──────── Supplied records
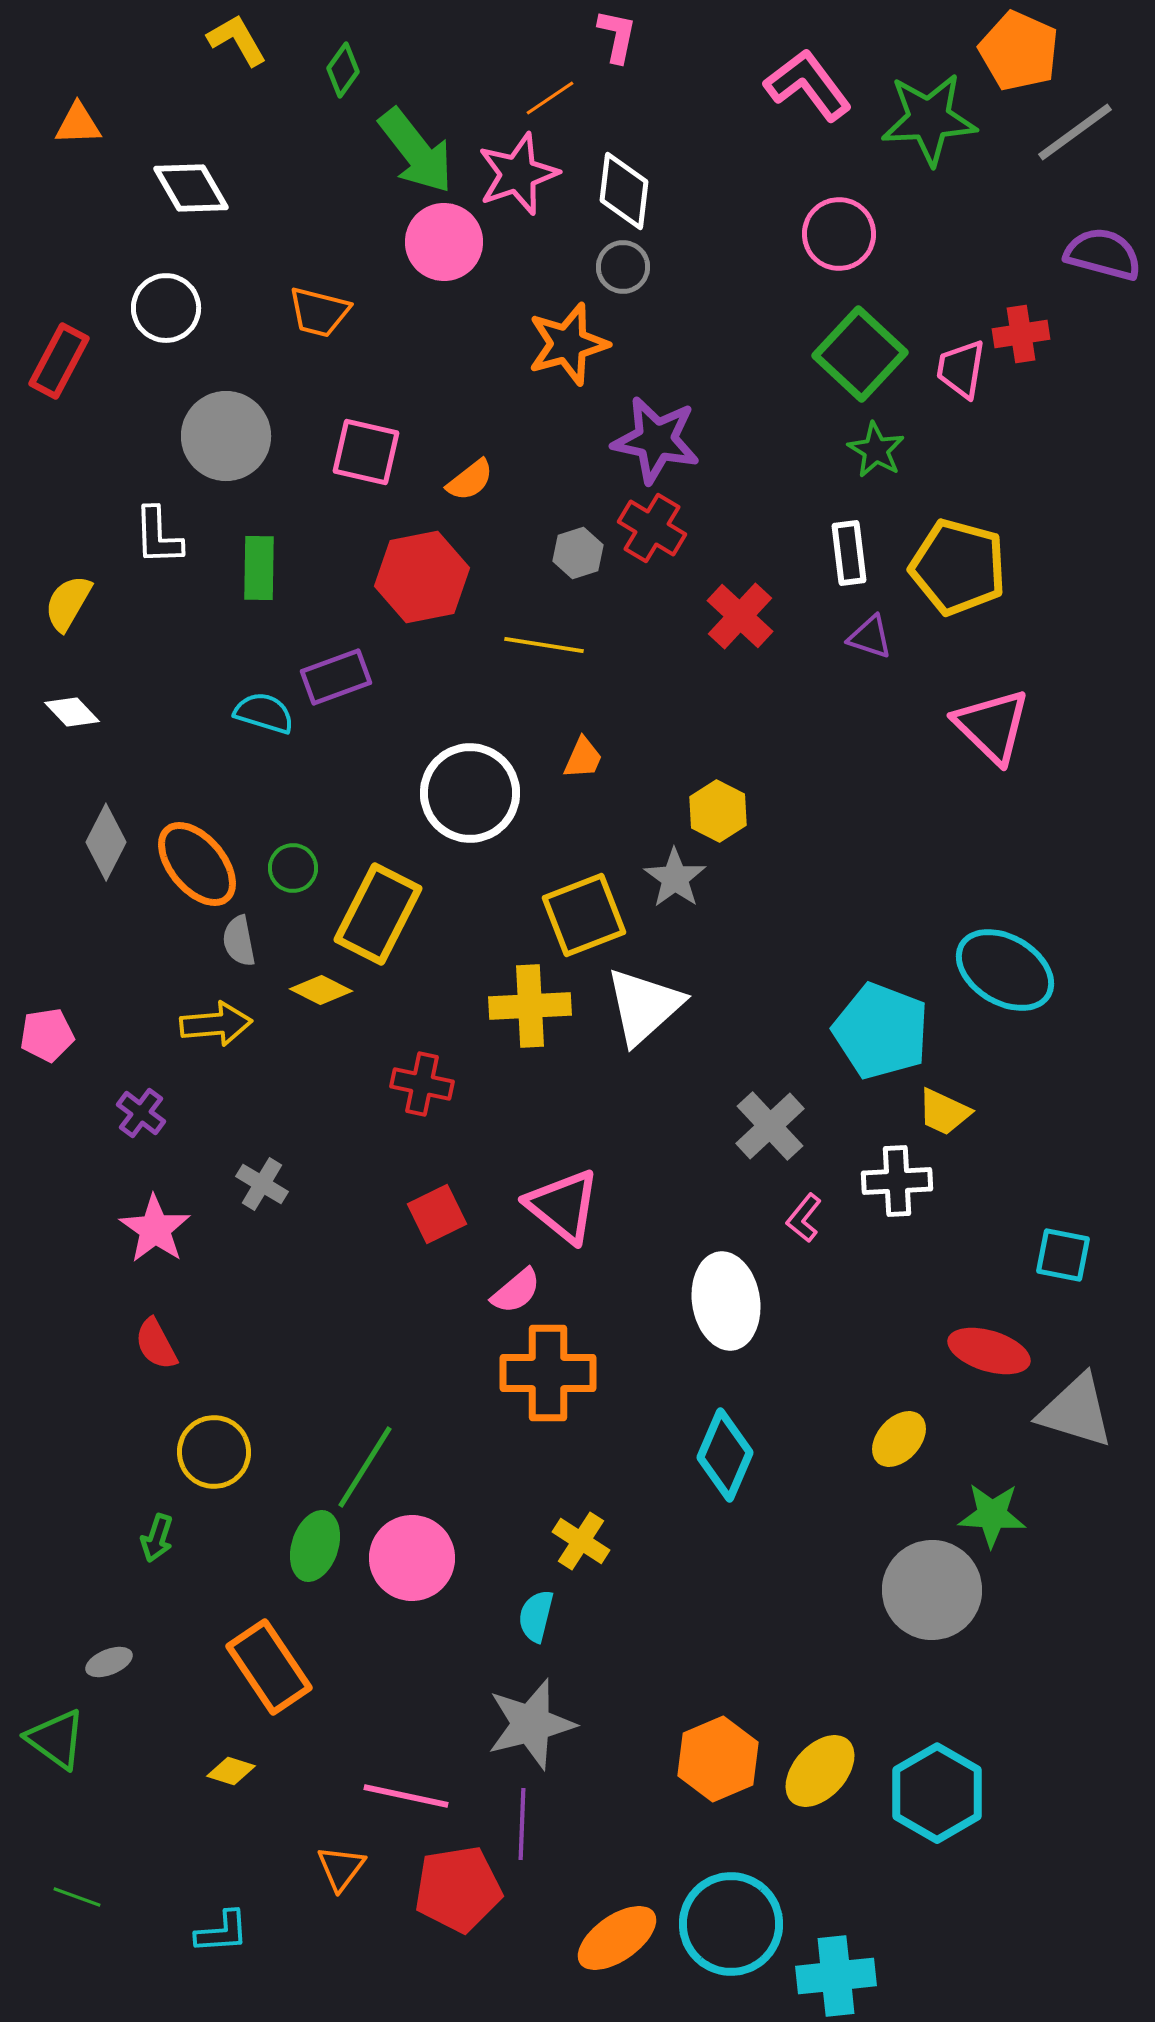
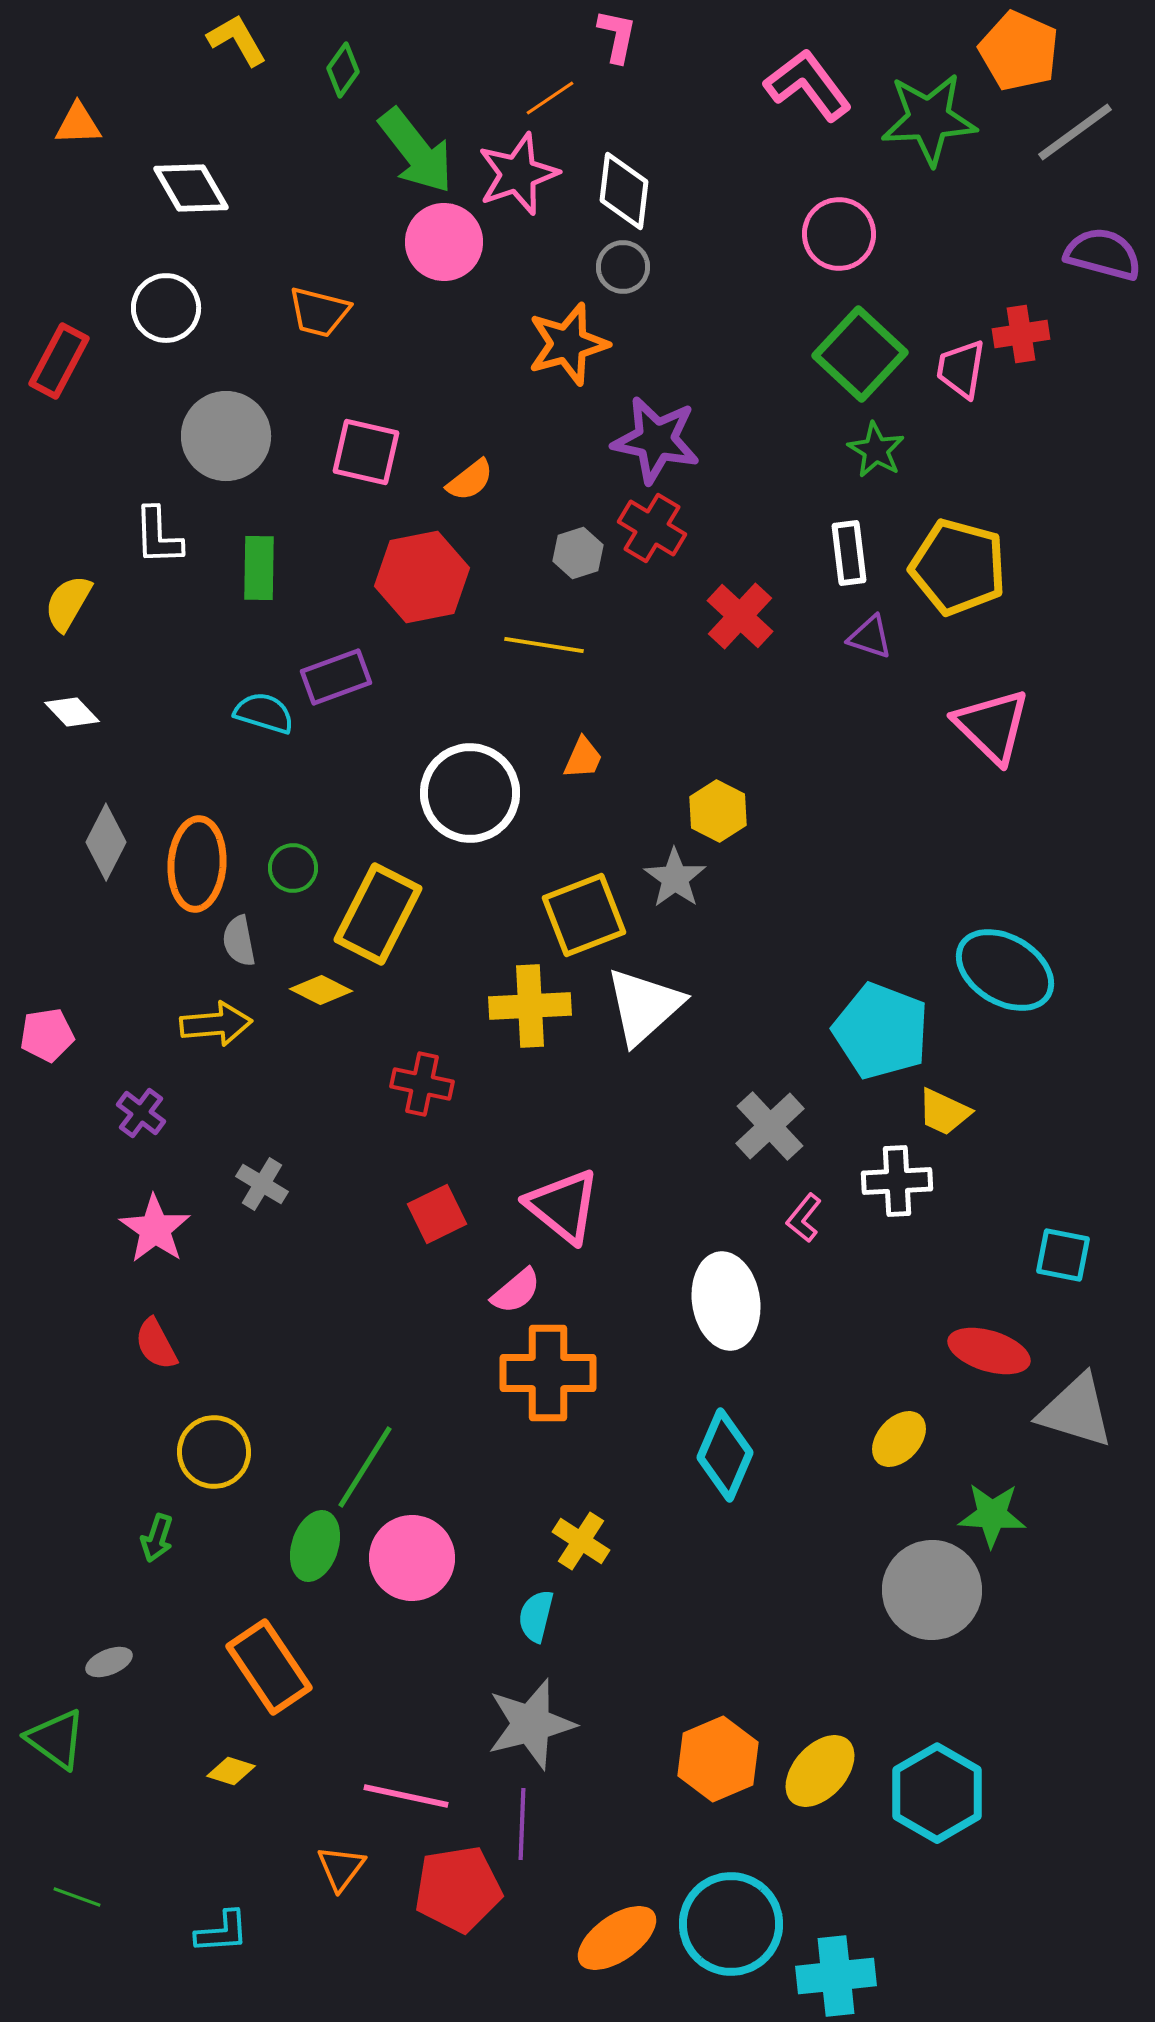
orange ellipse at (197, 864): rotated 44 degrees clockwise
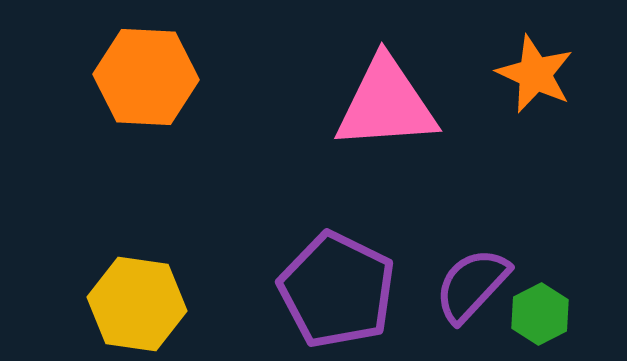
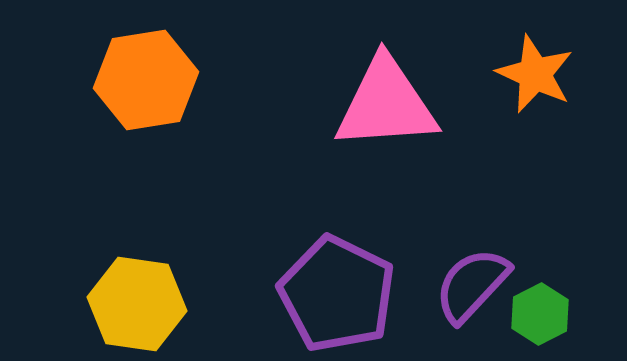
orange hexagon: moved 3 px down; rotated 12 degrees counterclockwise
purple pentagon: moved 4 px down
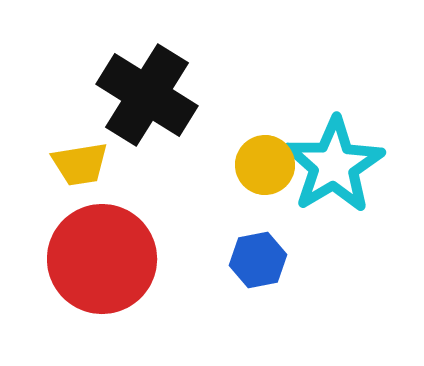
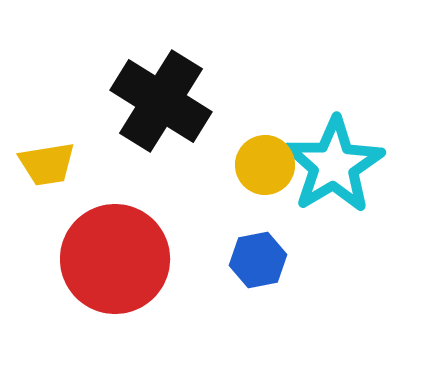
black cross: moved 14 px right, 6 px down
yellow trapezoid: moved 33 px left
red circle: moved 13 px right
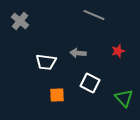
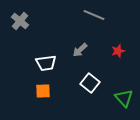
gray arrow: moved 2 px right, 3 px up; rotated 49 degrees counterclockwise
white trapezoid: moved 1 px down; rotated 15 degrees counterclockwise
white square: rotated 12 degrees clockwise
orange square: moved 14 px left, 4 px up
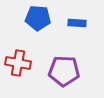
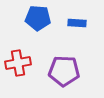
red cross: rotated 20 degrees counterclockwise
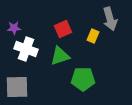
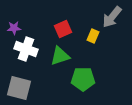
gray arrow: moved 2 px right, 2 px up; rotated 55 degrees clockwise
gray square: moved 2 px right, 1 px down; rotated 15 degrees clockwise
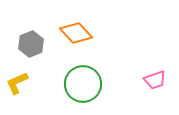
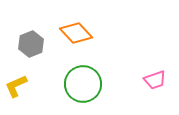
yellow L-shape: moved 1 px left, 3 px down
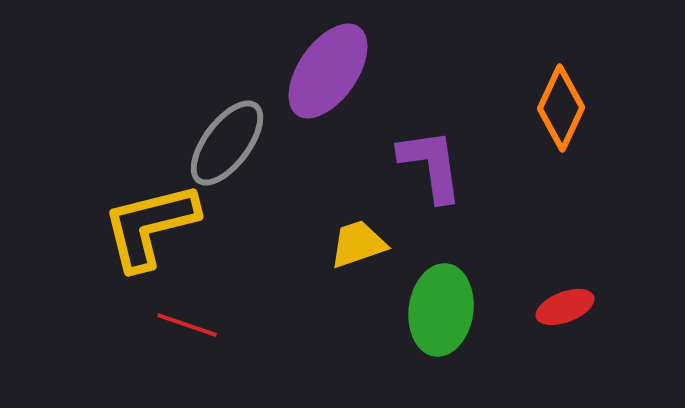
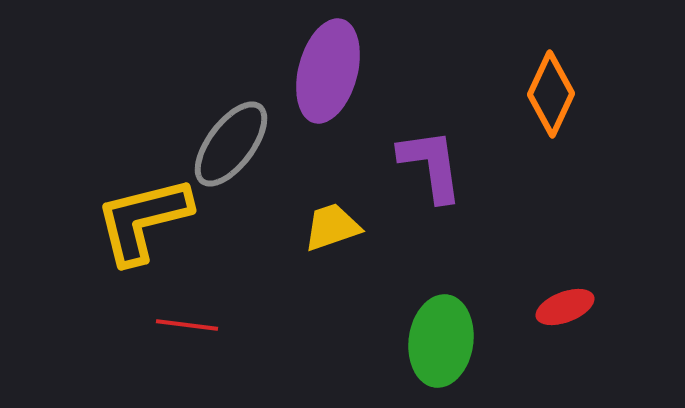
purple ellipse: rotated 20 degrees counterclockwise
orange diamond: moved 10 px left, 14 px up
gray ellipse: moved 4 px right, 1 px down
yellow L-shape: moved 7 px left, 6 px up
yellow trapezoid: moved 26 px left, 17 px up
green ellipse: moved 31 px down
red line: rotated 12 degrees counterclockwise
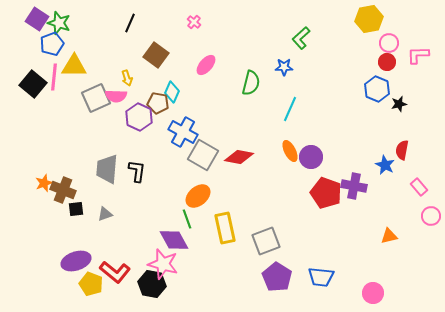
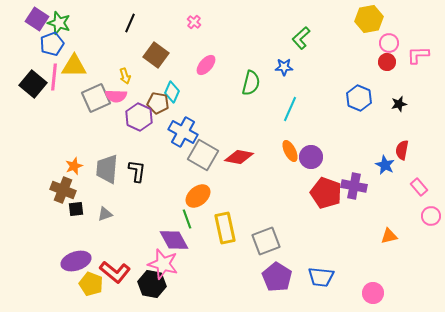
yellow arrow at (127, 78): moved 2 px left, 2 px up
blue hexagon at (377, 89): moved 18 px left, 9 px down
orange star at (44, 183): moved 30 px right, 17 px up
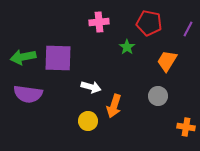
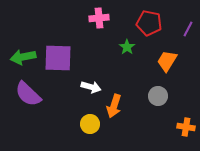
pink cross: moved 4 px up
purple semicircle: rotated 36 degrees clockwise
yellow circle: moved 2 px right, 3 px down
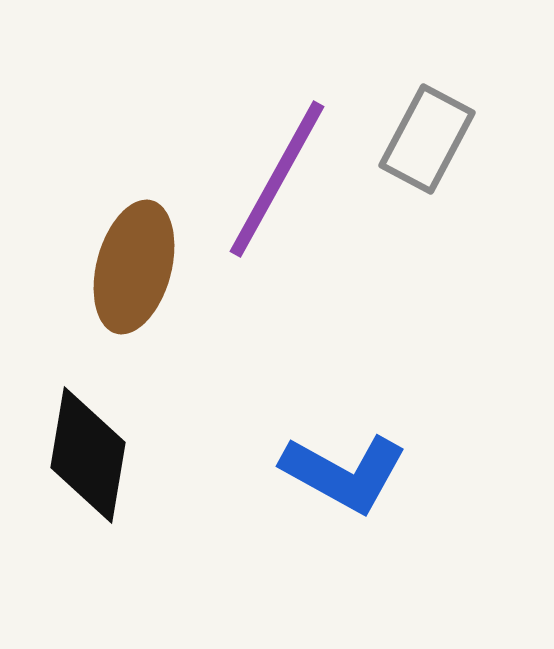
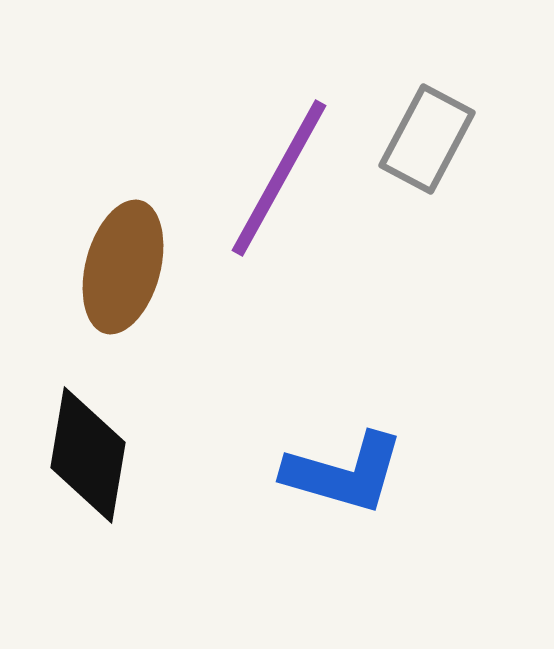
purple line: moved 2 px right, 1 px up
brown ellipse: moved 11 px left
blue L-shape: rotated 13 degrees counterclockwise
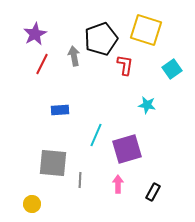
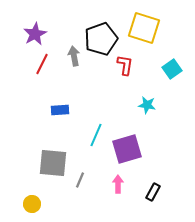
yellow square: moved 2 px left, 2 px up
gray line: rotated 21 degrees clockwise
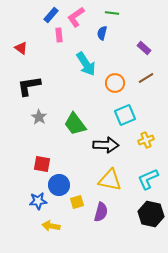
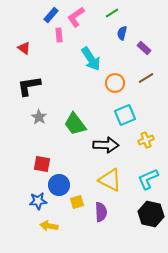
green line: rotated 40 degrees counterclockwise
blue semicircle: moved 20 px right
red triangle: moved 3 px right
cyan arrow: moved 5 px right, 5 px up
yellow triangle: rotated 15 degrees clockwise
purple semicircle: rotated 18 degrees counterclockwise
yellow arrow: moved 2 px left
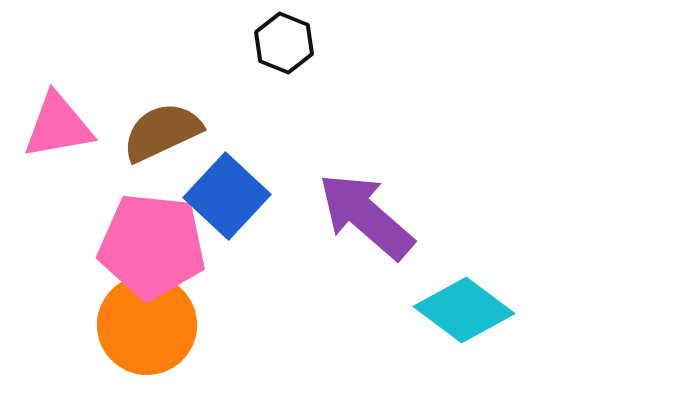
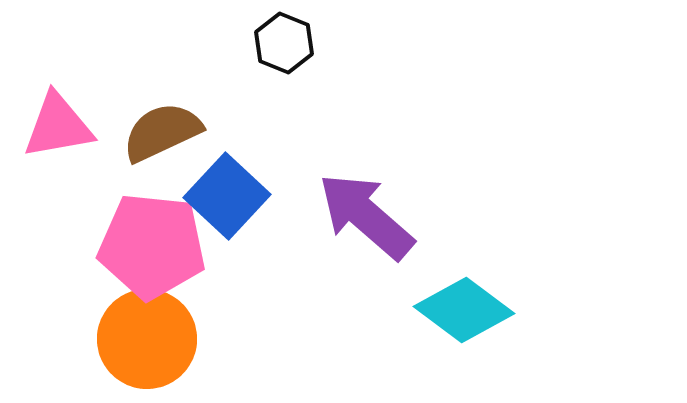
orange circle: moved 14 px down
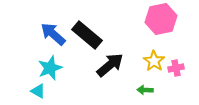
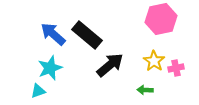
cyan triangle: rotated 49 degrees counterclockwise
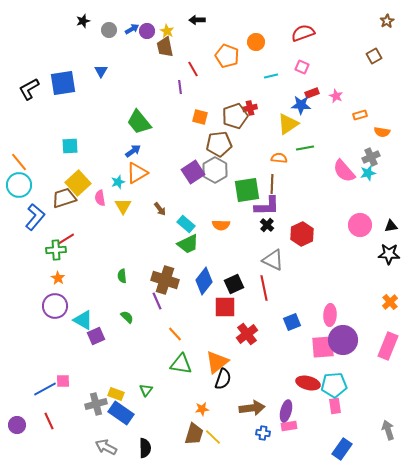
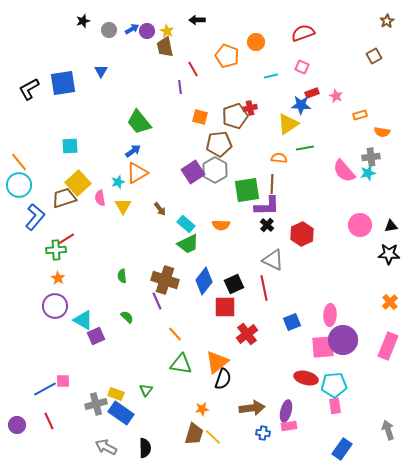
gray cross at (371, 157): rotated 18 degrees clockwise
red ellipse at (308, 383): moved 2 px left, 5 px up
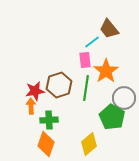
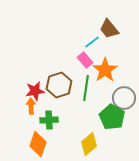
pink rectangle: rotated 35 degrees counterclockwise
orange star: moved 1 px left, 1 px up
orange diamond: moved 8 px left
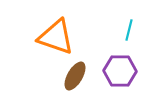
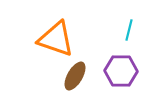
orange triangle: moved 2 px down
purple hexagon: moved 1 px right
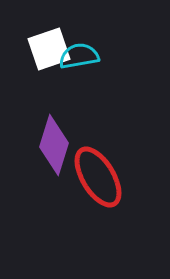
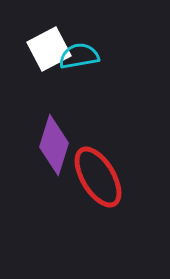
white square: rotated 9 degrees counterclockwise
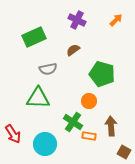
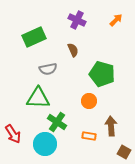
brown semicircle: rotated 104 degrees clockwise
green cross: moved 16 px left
────────────────
Assigned task
In the answer, give only the lines from the top of the data above through the line with "gray cross at", reproduced exactly; no picture may appear.

Exercise solution
orange ellipse at (197, 864): rotated 44 degrees clockwise
orange hexagon: moved 3 px down; rotated 12 degrees counterclockwise
purple pentagon: moved 4 px down
black cross: moved 14 px right, 6 px down
yellow trapezoid: moved 33 px left
red circle: moved 13 px right
gray arrow: moved 2 px right, 3 px up; rotated 49 degrees counterclockwise
white trapezoid: moved 1 px down; rotated 15 degrees counterclockwise
white square: rotated 12 degrees clockwise
orange square: moved 14 px left, 4 px up
red cross: rotated 20 degrees counterclockwise
gray arrow: moved 2 px right, 2 px up; rotated 55 degrees clockwise
gray square: moved 2 px right, 1 px down; rotated 15 degrees clockwise
yellow L-shape: moved 1 px left, 3 px down
purple ellipse: rotated 20 degrees counterclockwise
orange diamond: moved 10 px left, 14 px up
gray ellipse: moved 4 px right, 1 px down
yellow L-shape: moved 7 px left, 6 px up
yellow trapezoid: moved 26 px left, 17 px up
green ellipse: moved 31 px down
red line: rotated 12 degrees counterclockwise
yellow arrow at (127, 78): moved 2 px left, 2 px up
blue hexagon at (377, 89): moved 18 px left, 9 px down
orange star at (44, 183): moved 30 px right, 17 px up
pink cross: moved 4 px up
purple semicircle: rotated 36 degrees clockwise
yellow circle: moved 2 px right, 3 px down
purple line: moved 2 px right, 1 px up
brown ellipse: moved 11 px left
blue L-shape: rotated 13 degrees counterclockwise
yellow square: moved 2 px left, 2 px up
gray line: rotated 21 degrees clockwise
green line: rotated 40 degrees counterclockwise
blue semicircle: moved 20 px right
red triangle: moved 3 px right
cyan arrow: moved 5 px right, 5 px up
yellow triangle: rotated 15 degrees clockwise
purple semicircle: rotated 18 degrees counterclockwise
yellow arrow: moved 2 px left
orange circle: moved 14 px down
cyan triangle: rotated 49 degrees counterclockwise
gray cross at (371, 157): rotated 18 degrees clockwise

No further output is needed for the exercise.